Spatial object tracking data

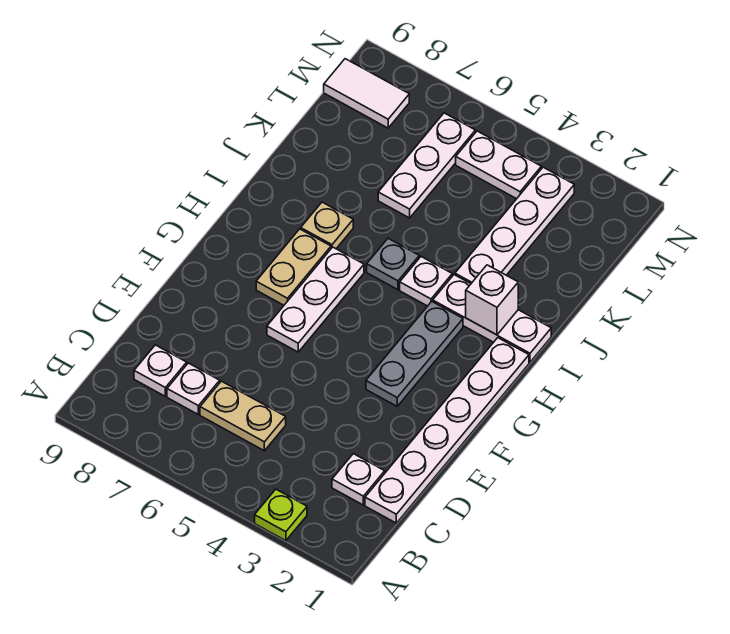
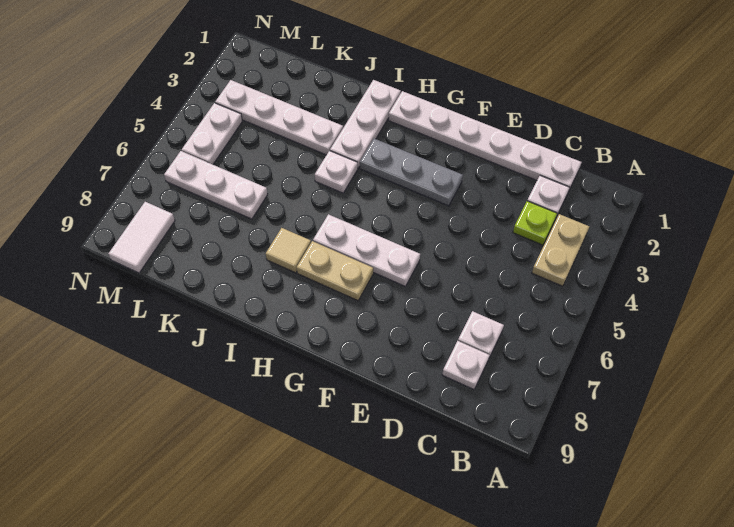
lime plate A3 level 1 -> lime plate C3 level 1
tan plate C5:C6 level 1 -> tan plate B3:B4 level 1
white brick I2 level 2 -> none
grey plate I5 level 1 -> none
tan plate I7 level 1 -> tan tile I7 level 1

→ EXERCISE DETAILS: Return only the number of lines above that include the word "plate".

→ SOLVED PROBLEM: 4